### WHAT YOU ARE ASKED TO DO
If an entry holds a picture, skip the picture but copy everything else exactly.

### WORKING DATA
******
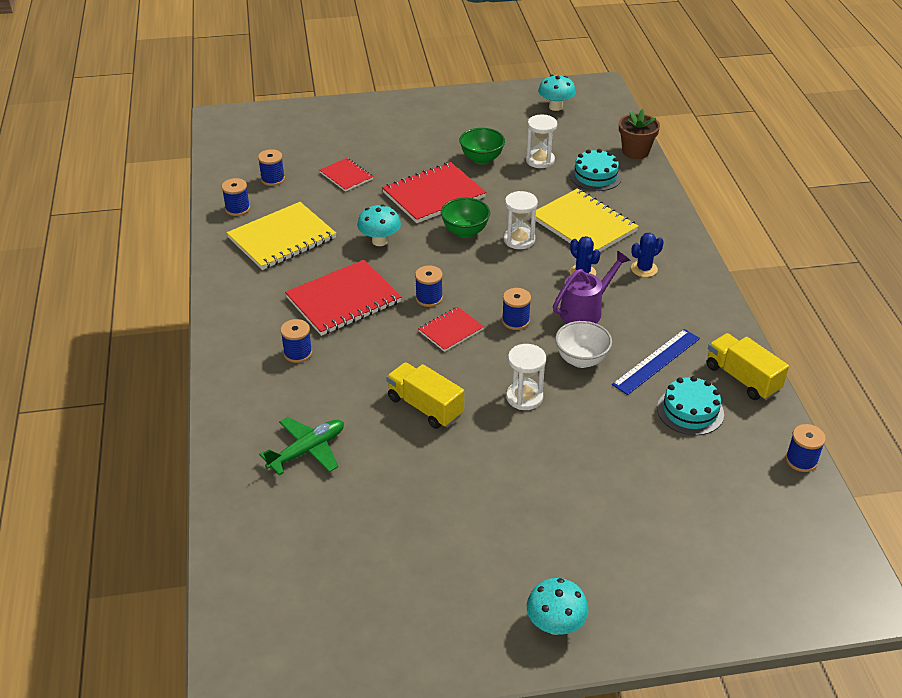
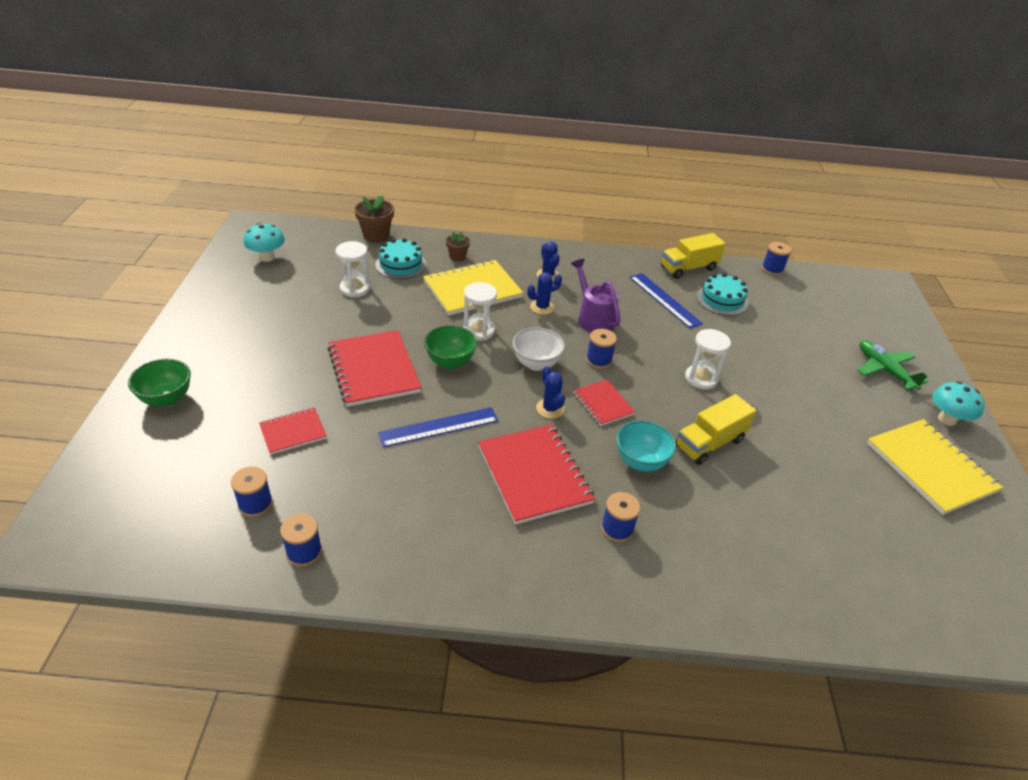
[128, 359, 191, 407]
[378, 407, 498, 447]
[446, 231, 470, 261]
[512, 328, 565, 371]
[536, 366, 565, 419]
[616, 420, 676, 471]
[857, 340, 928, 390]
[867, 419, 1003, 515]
******
### RESULT OF THE EXERCISE
[128, 359, 191, 407]
[378, 407, 498, 447]
[446, 231, 470, 261]
[512, 328, 565, 371]
[536, 366, 565, 419]
[616, 420, 676, 471]
[857, 340, 928, 390]
[867, 419, 1003, 515]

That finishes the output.